_TASK TO CARRY OUT_
Write out all the entries word for word, but skip any images.

_AVAILABLE DATA_
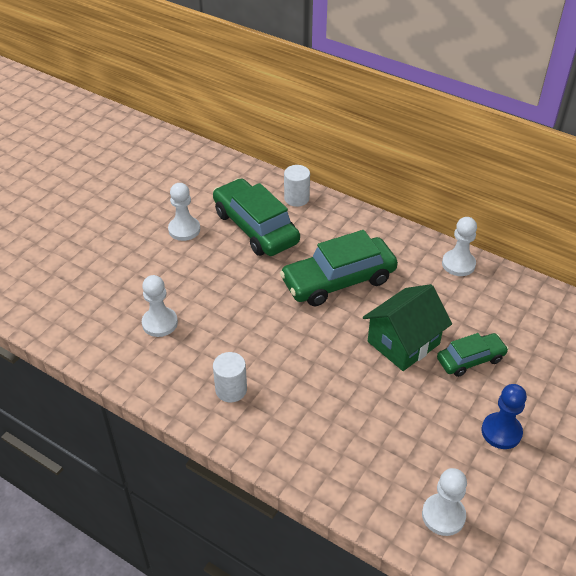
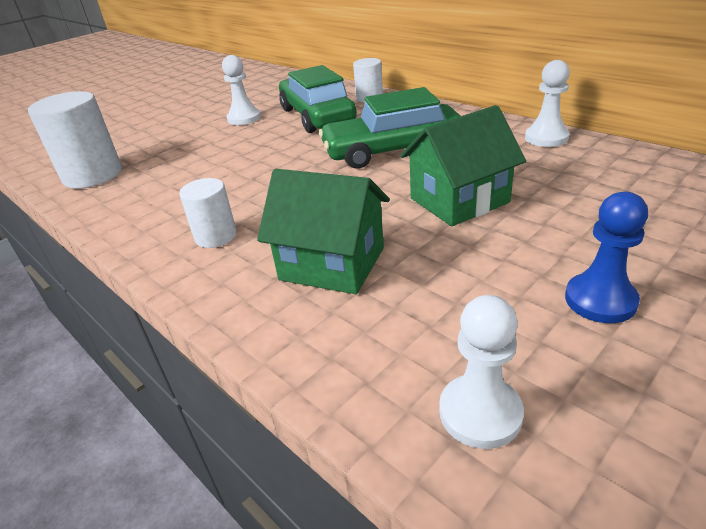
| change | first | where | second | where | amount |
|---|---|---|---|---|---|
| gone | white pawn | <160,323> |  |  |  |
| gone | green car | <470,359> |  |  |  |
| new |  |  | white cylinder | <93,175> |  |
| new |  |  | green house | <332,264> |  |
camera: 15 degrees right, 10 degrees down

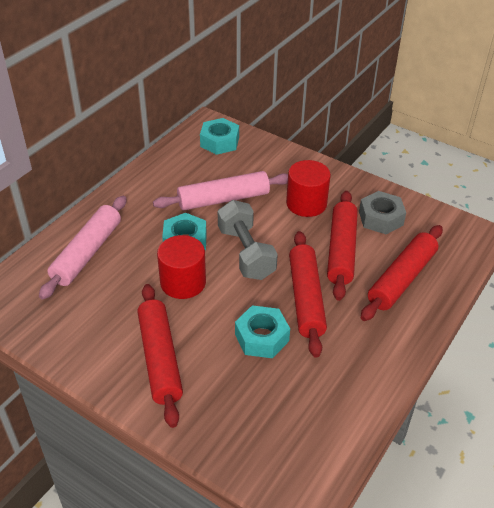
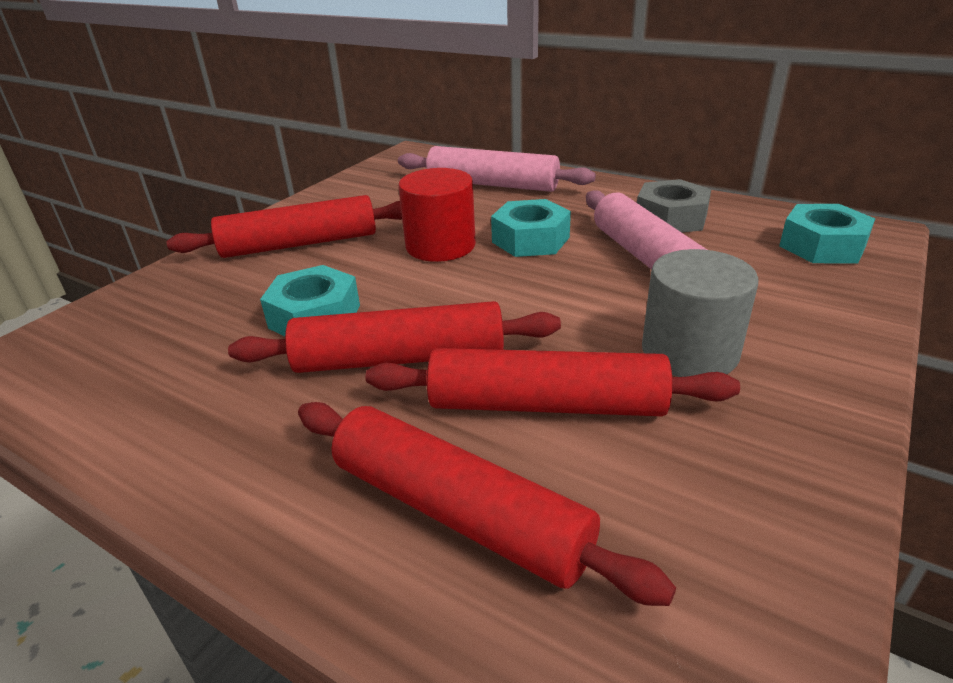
| change | first | where | second | where | amount |
|---|---|---|---|---|---|
| repainted | red cylinder | <306,203> | grey cylinder | <689,352> |  |
| shifted | grey nut | <380,218> |  | <671,218> |  |
| gone | grey dumbbell | <246,253> |  |  |  |
camera: 90 degrees right, 10 degrees down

_SOLUTION TO THE PROBLEM_
| change | first | where | second | where | amount |
|---|---|---|---|---|---|
| gone | white pawn | <160,323> |  |  |  |
| gone | green car | <470,359> |  |  |  |
| new |  |  | white cylinder | <93,175> |  |
| new |  |  | green house | <332,264> |  |
camera: 15 degrees right, 10 degrees down

| change | first | where | second | where | amount |
|---|---|---|---|---|---|
| repainted | red cylinder | <306,203> | grey cylinder | <689,352> |  |
| shifted | grey nut | <380,218> |  | <671,218> |  |
| gone | grey dumbbell | <246,253> |  |  |  |
camera: 90 degrees right, 10 degrees down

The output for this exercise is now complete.